### Aim of the exercise:
Using the data below, please return every line exactly as given.

### Available data:
################

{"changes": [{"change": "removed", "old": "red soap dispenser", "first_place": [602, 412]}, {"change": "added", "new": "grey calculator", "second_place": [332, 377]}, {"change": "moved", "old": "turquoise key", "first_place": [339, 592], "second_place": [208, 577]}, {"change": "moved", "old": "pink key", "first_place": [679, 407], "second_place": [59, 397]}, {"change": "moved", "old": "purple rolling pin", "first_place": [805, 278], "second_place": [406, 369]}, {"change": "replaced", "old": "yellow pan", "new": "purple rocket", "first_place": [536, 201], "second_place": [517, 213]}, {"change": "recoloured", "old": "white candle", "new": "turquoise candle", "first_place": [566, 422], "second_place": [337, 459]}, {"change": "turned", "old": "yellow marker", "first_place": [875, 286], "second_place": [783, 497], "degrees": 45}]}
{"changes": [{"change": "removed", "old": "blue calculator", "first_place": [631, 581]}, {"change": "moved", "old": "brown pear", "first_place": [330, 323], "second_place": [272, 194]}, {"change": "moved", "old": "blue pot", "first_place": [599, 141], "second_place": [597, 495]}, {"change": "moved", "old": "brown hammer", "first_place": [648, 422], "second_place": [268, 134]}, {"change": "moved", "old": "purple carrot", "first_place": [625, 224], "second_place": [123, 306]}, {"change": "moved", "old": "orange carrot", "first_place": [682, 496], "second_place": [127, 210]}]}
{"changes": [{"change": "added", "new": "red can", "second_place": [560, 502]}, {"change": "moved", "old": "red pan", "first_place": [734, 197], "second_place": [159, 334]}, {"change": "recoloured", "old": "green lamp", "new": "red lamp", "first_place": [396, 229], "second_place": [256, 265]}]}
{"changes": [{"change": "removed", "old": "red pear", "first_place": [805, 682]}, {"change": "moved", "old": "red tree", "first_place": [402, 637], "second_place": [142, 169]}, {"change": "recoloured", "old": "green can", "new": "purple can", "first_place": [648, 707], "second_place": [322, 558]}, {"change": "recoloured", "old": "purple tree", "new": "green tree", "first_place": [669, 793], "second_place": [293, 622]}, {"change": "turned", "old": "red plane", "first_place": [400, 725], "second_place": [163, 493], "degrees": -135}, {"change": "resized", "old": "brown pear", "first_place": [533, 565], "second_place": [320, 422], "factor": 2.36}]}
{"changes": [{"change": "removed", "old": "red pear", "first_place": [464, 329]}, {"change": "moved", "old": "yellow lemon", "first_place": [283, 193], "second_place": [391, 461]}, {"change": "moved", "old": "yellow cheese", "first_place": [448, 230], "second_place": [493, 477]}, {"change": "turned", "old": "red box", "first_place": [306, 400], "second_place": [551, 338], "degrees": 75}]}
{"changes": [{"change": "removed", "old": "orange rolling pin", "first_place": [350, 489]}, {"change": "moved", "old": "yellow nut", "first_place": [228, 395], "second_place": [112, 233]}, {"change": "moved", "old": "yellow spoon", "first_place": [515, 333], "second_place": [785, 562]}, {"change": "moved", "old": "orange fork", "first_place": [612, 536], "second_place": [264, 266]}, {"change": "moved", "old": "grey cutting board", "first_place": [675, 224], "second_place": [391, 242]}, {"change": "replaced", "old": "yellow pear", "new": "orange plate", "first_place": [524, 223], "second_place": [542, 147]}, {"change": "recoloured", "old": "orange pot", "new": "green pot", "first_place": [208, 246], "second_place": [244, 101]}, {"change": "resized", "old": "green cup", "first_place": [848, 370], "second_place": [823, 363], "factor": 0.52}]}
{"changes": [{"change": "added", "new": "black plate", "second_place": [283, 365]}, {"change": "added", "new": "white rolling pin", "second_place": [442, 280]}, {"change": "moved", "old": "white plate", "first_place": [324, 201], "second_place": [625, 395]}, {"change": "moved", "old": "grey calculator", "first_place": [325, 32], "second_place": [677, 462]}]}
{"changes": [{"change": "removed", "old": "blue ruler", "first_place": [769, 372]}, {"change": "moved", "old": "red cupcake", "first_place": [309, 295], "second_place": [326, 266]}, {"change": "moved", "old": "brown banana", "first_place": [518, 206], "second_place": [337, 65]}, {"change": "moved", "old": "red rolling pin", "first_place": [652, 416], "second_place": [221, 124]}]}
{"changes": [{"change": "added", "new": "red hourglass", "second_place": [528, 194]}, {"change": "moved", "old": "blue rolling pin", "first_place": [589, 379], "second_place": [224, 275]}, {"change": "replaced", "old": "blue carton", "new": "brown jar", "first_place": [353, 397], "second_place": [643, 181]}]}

################

### Task answer:
{"changes": [{"change": "removed", "old": "red soap dispenser", "first_place": [602, 412]}, {"change": "added", "new": "grey calculator", "second_place": [332, 377]}, {"change": "moved", "old": "turquoise key", "first_place": [339, 592], "second_place": [208, 577]}, {"change": "moved", "old": "pink key", "first_place": [679, 407], "second_place": [59, 397]}, {"change": "moved", "old": "purple rolling pin", "first_place": [805, 278], "second_place": [406, 369]}, {"change": "replaced", "old": "yellow pan", "new": "purple rocket", "first_place": [536, 201], "second_place": [517, 213]}, {"change": "recoloured", "old": "white candle", "new": "turquoise candle", "first_place": [566, 422], "second_place": [337, 459]}, {"change": "turned", "old": "yellow marker", "first_place": [875, 286], "second_place": [783, 497], "degrees": 45}]}
{"changes": [{"change": "removed", "old": "blue calculator", "first_place": [631, 581]}, {"change": "moved", "old": "brown pear", "first_place": [330, 323], "second_place": [272, 194]}, {"change": "moved", "old": "blue pot", "first_place": [599, 141], "second_place": [597, 495]}, {"change": "moved", "old": "brown hammer", "first_place": [648, 422], "second_place": [268, 134]}, {"change": "moved", "old": "purple carrot", "first_place": [625, 224], "second_place": [123, 306]}, {"change": "moved", "old": "orange carrot", "first_place": [682, 496], "second_place": [127, 210]}]}
{"changes": [{"change": "added", "new": "red can", "second_place": [560, 502]}, {"change": "moved", "old": "red pan", "first_place": [734, 197], "second_place": [159, 334]}, {"change": "recoloured", "old": "green lamp", "new": "red lamp", "first_place": [396, 229], "second_place": [256, 265]}]}
{"changes": [{"change": "removed", "old": "red pear", "first_place": [805, 682]}, {"change": "moved", "old": "red tree", "first_place": [402, 637], "second_place": [142, 169]}, {"change": "recoloured", "old": "green can", "new": "purple can", "first_place": [648, 707], "second_place": [322, 558]}, {"change": "recoloured", "old": "purple tree", "new": "green tree", "first_place": [669, 793], "second_place": [293, 622]}, {"change": "turned", "old": "red plane", "first_place": [400, 725], "second_place": [163, 493], "degrees": -135}, {"change": "resized", "old": "brown pear", "first_place": [533, 565], "second_place": [320, 422], "factor": 2.36}]}
{"changes": [{"change": "removed", "old": "red pear", "first_place": [464, 329]}, {"change": "moved", "old": "yellow lemon", "first_place": [283, 193], "second_place": [391, 461]}, {"change": "moved", "old": "yellow cheese", "first_place": [448, 230], "second_place": [493, 477]}, {"change": "turned", "old": "red box", "first_place": [306, 400], "second_place": [551, 338], "degrees": 75}]}
{"changes": [{"change": "removed", "old": "orange rolling pin", "first_place": [350, 489]}, {"change": "moved", "old": "yellow nut", "first_place": [228, 395], "second_place": [112, 233]}, {"change": "moved", "old": "yellow spoon", "first_place": [515, 333], "second_place": [785, 562]}, {"change": "moved", "old": "orange fork", "first_place": [612, 536], "second_place": [264, 266]}, {"change": "moved", "old": "grey cutting board", "first_place": [675, 224], "second_place": [391, 242]}, {"change": "replaced", "old": "yellow pear", "new": "orange plate", "first_place": [524, 223], "second_place": [542, 147]}, {"change": "recoloured", "old": "orange pot", "new": "green pot", "first_place": [208, 246], "second_place": [244, 101]}, {"change": "resized", "old": "green cup", "first_place": [848, 370], "second_place": [823, 363], "factor": 0.52}]}
{"changes": [{"change": "added", "new": "black plate", "second_place": [283, 365]}, {"change": "added", "new": "white rolling pin", "second_place": [442, 280]}, {"change": "moved", "old": "white plate", "first_place": [324, 201], "second_place": [625, 395]}, {"change": "moved", "old": "grey calculator", "first_place": [325, 32], "second_place": [677, 462]}]}
{"changes": [{"change": "removed", "old": "blue ruler", "first_place": [769, 372]}, {"change": "moved", "old": "red cupcake", "first_place": [309, 295], "second_place": [326, 266]}, {"change": "moved", "old": "brown banana", "first_place": [518, 206], "second_place": [337, 65]}, {"change": "moved", "old": "red rolling pin", "first_place": [652, 416], "second_place": [221, 124]}]}
{"changes": [{"change": "added", "new": "red hourglass", "second_place": [528, 194]}, {"change": "moved", "old": "blue rolling pin", "first_place": [589, 379], "second_place": [224, 275]}, {"change": "replaced", "old": "blue carton", "new": "brown jar", "first_place": [353, 397], "second_place": [643, 181]}]}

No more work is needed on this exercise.